▶ _PROBLEM_
Copy every entry exactly as it stands, though any image it holds should stay out of the copy.

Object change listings
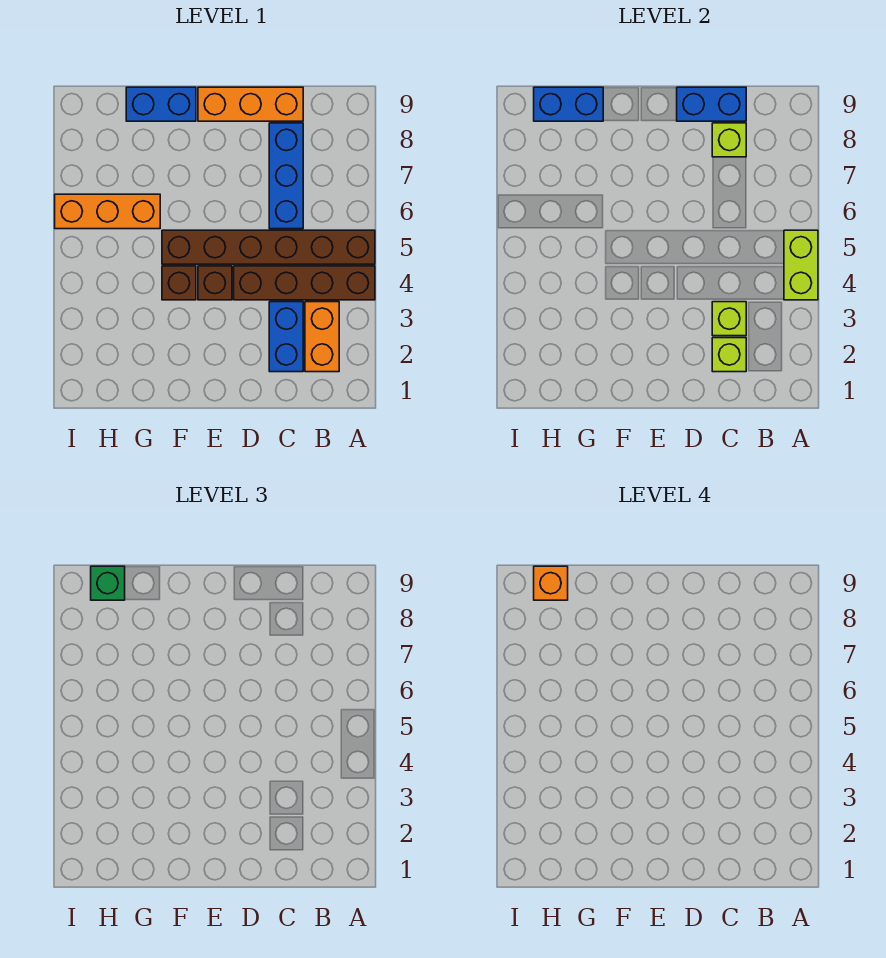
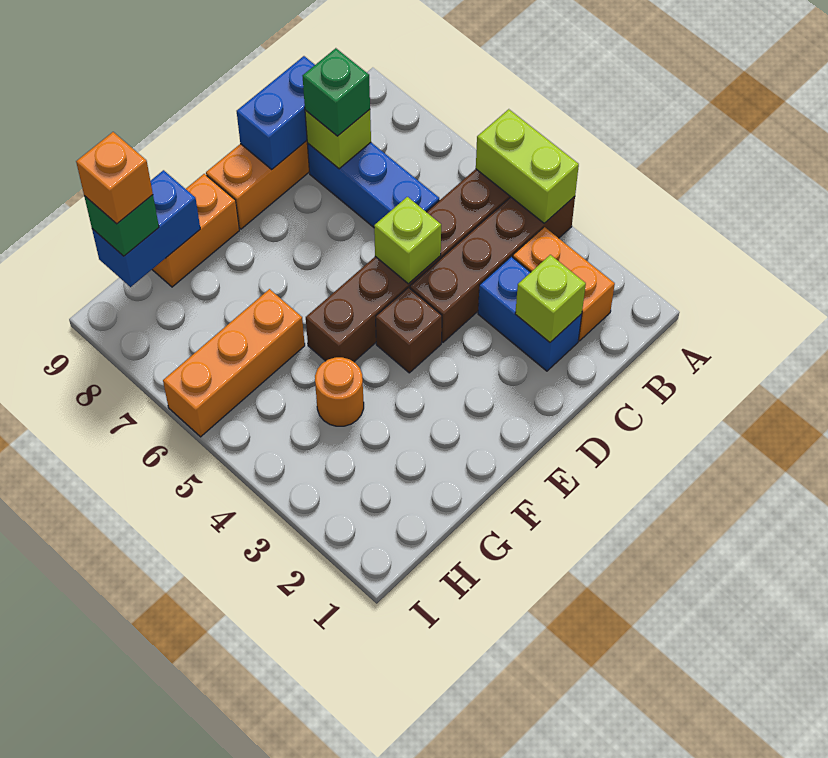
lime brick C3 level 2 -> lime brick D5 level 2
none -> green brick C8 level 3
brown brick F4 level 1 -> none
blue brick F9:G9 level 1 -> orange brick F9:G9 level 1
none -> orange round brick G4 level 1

▶ _TASK RESULT_
lime brick C3 level 2 -> lime brick D5 level 2
none -> green brick C8 level 3
brown brick F4 level 1 -> none
blue brick F9:G9 level 1 -> orange brick F9:G9 level 1
none -> orange round brick G4 level 1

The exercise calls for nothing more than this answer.